TO DO:
Transcribe each record exactly. Omit the pictures.
[Opening DATA PROVIDED section]
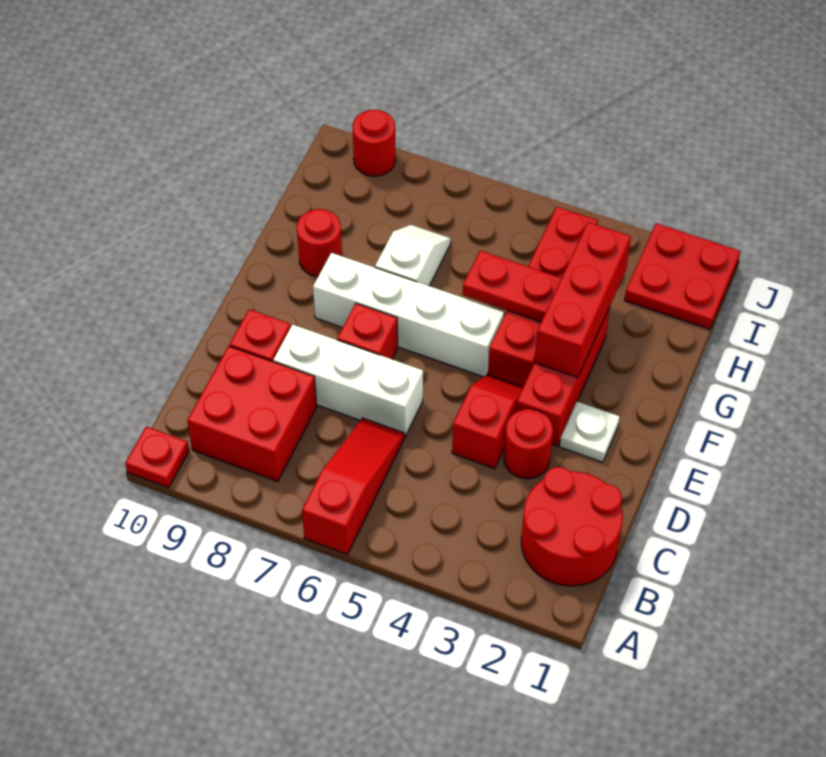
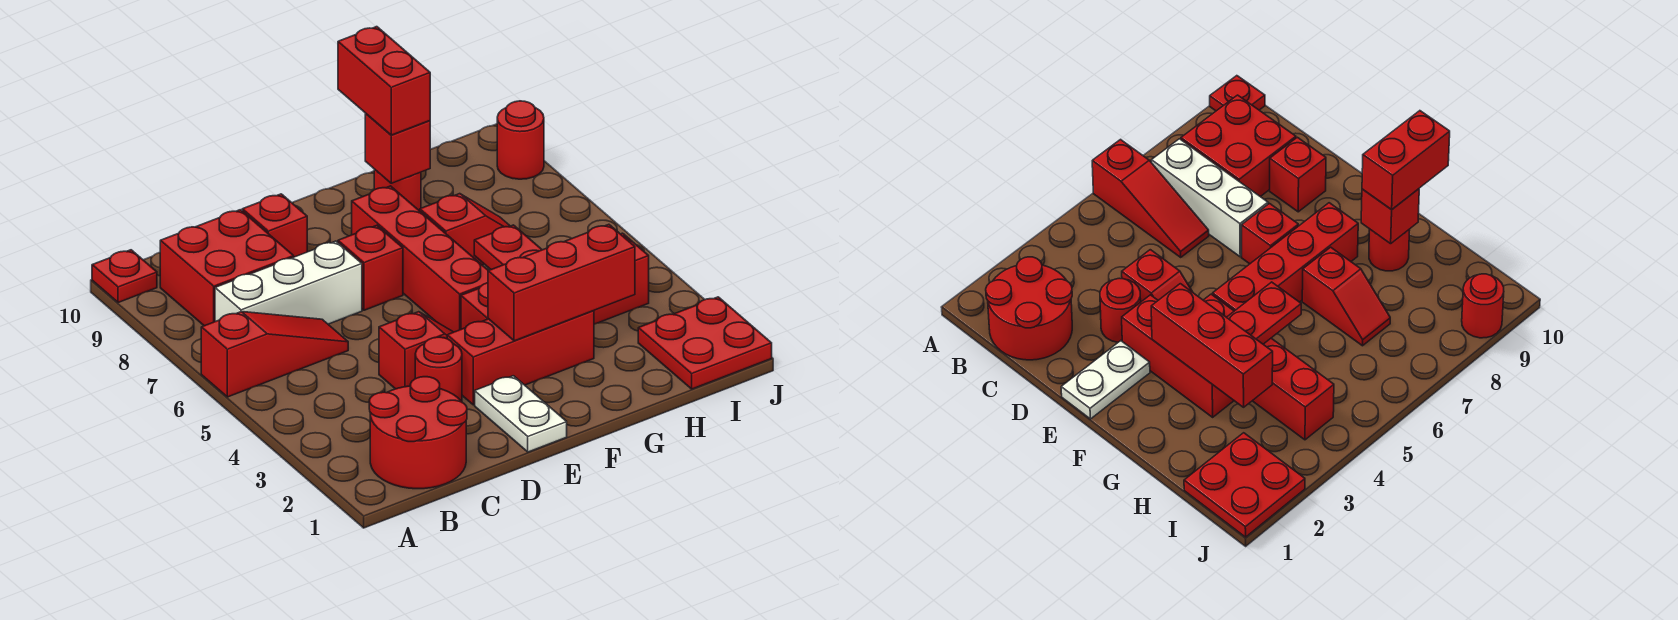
white brick D6:D8 level 1 -> white brick B7:D7 level 1
white plate E2 level 1 -> white plate E1:E2 level 1
white brick F5:F8 level 1 -> red brick F5:F8 level 1
white slope G7:H7 level 1 top G -> red slope G7:H7 level 1 top G
none -> red brick G9 level 2
none -> red brick G9:G10 level 3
[Closing DATA PROVIDED section]
RESPONSE BELOW:
white brick D6:D8 level 1 -> white brick B7:D7 level 1
white plate E2 level 1 -> white plate E1:E2 level 1
white brick F5:F8 level 1 -> red brick F5:F8 level 1
white slope G7:H7 level 1 top G -> red slope G7:H7 level 1 top G
none -> red brick G9 level 2
none -> red brick G9:G10 level 3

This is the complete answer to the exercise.